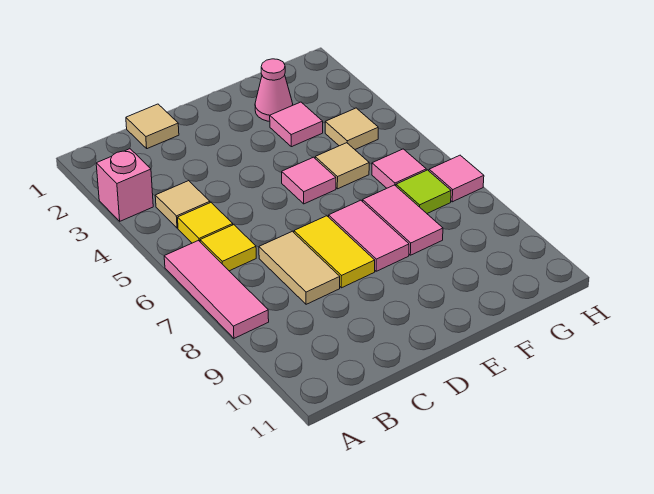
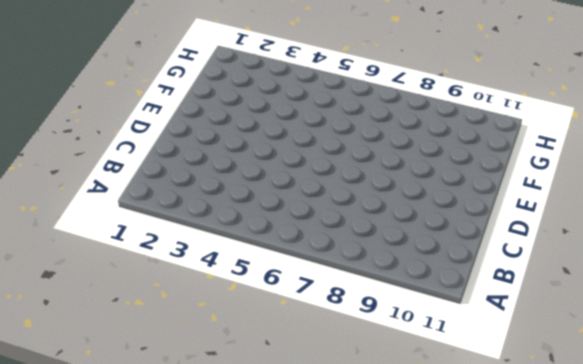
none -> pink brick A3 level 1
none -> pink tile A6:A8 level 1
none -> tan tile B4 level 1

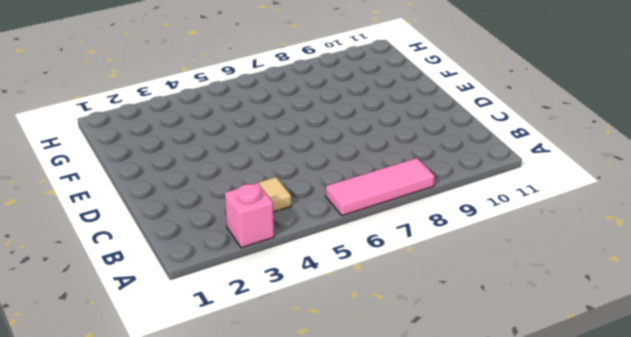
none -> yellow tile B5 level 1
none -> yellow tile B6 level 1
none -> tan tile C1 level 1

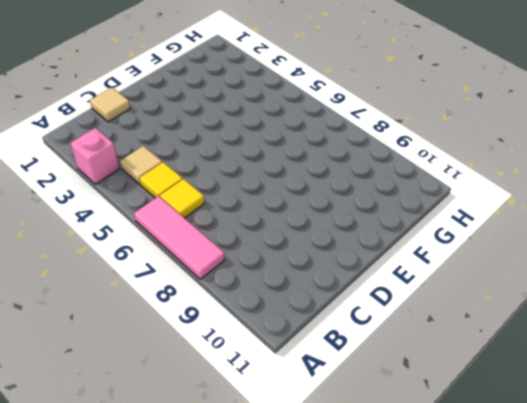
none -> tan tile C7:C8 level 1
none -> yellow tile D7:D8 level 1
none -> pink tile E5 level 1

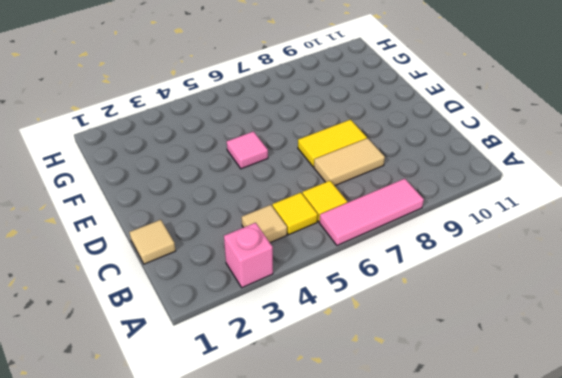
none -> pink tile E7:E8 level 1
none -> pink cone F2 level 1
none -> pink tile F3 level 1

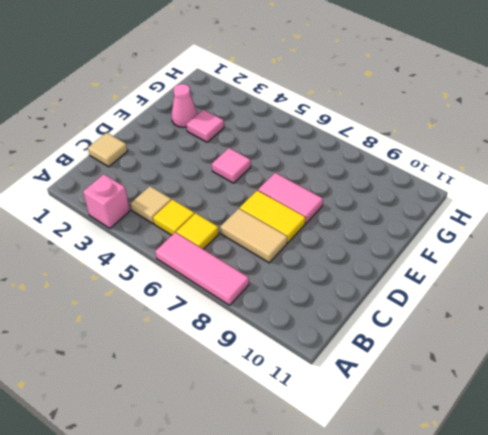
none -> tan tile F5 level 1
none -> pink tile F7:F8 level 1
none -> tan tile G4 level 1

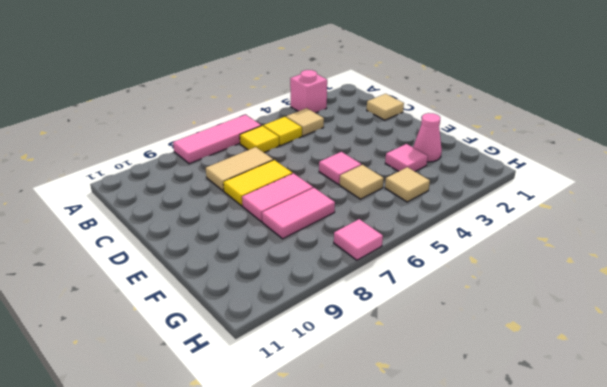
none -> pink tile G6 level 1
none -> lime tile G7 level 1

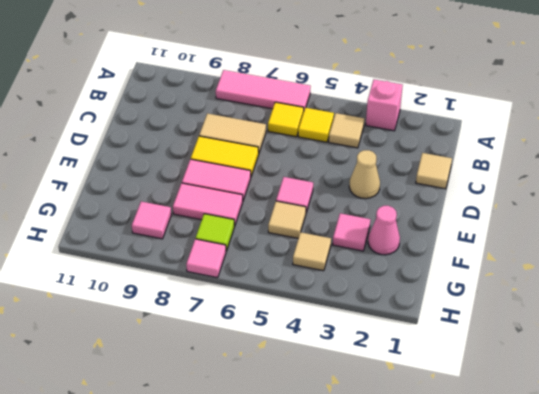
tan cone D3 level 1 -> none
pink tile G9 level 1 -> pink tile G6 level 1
# # # # #
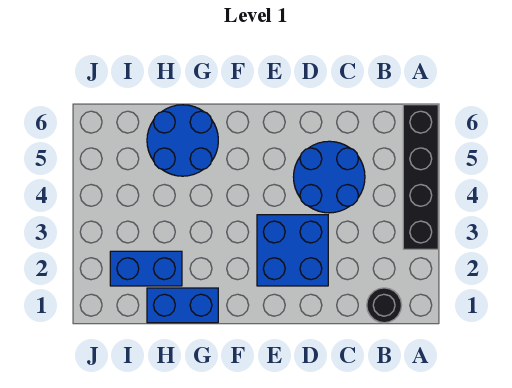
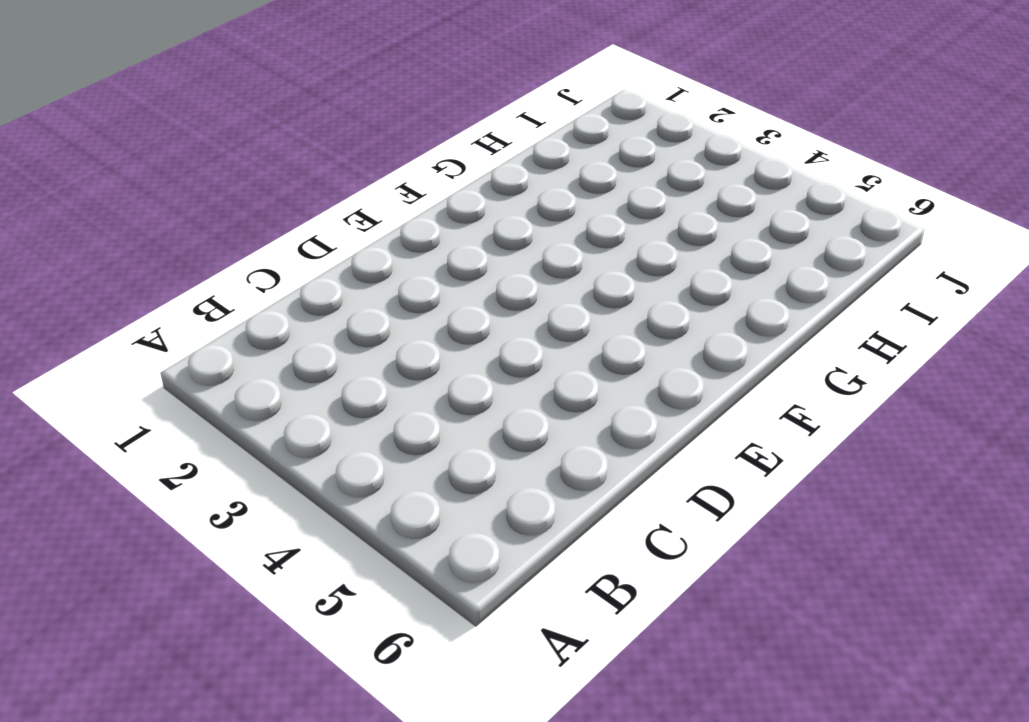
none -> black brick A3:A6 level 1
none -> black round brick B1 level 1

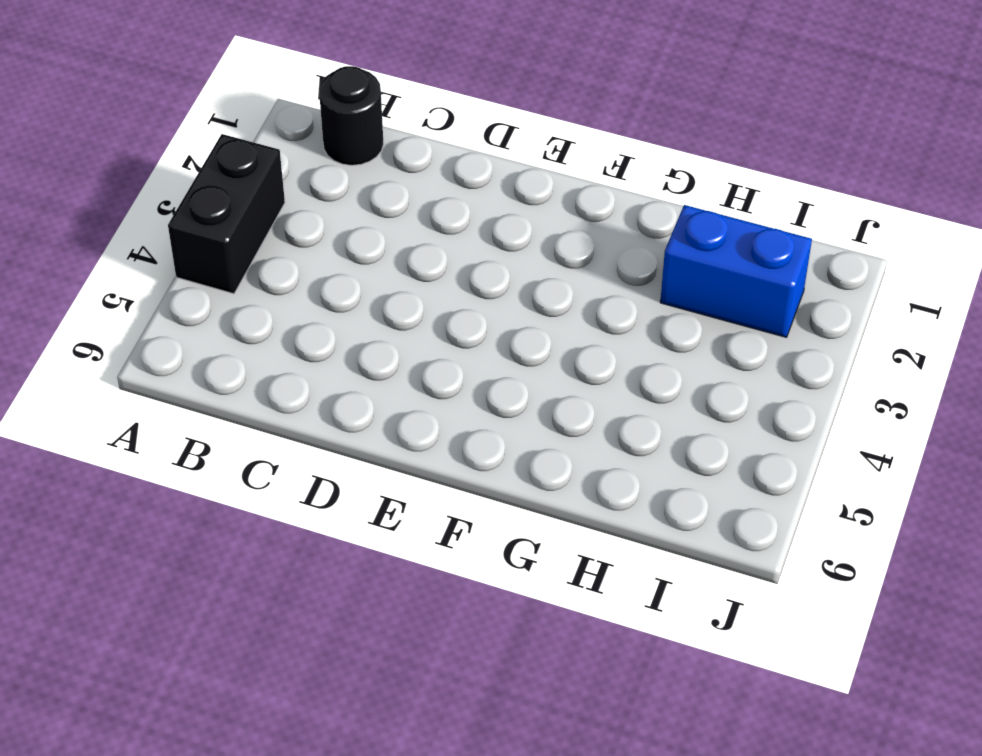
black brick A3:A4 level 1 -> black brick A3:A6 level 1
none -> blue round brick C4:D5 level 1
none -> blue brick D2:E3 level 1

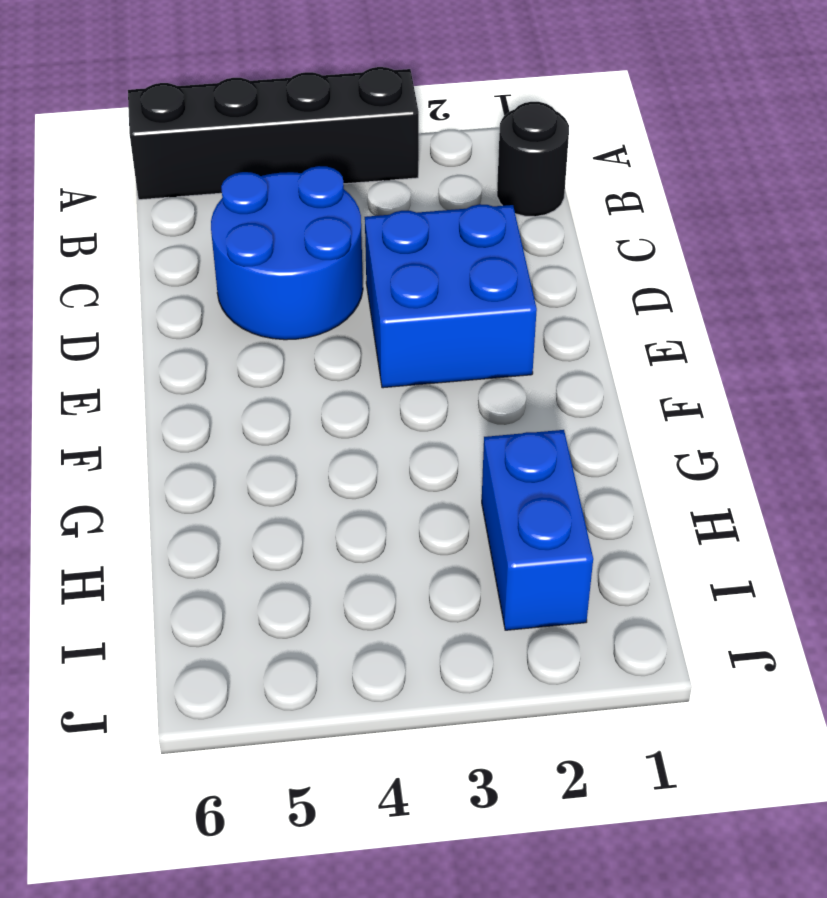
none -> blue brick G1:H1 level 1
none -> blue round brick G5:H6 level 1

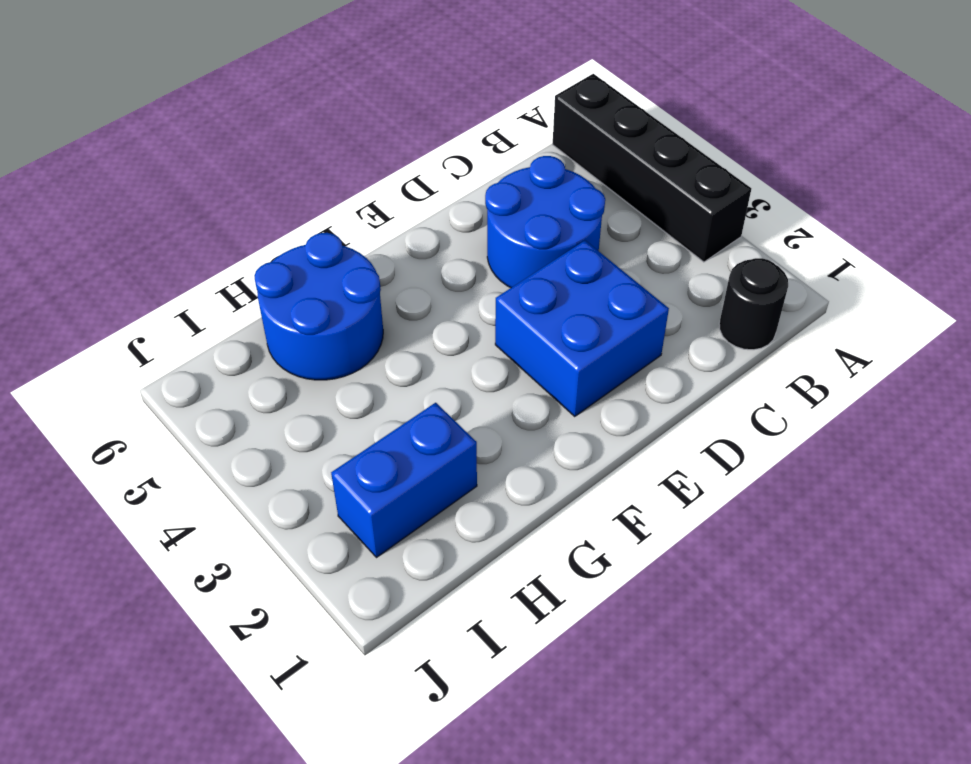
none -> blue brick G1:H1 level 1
# # # # #
Task item
Reproduce the data above exactly, but only from the line containing "none -> pink tile E7:E8 level 1" through the line containing "pink tile G9 level 1 -> pink tile G6 level 1". Omit all pictures.

Result of the exercise
none -> pink tile E7:E8 level 1
none -> pink cone F2 level 1
none -> pink tile F3 level 1

none -> tan tile F5 level 1
none -> pink tile F7:F8 level 1
none -> tan tile G4 level 1

none -> pink tile G6 level 1
none -> lime tile G7 level 1

tan cone D3 level 1 -> none
pink tile G9 level 1 -> pink tile G6 level 1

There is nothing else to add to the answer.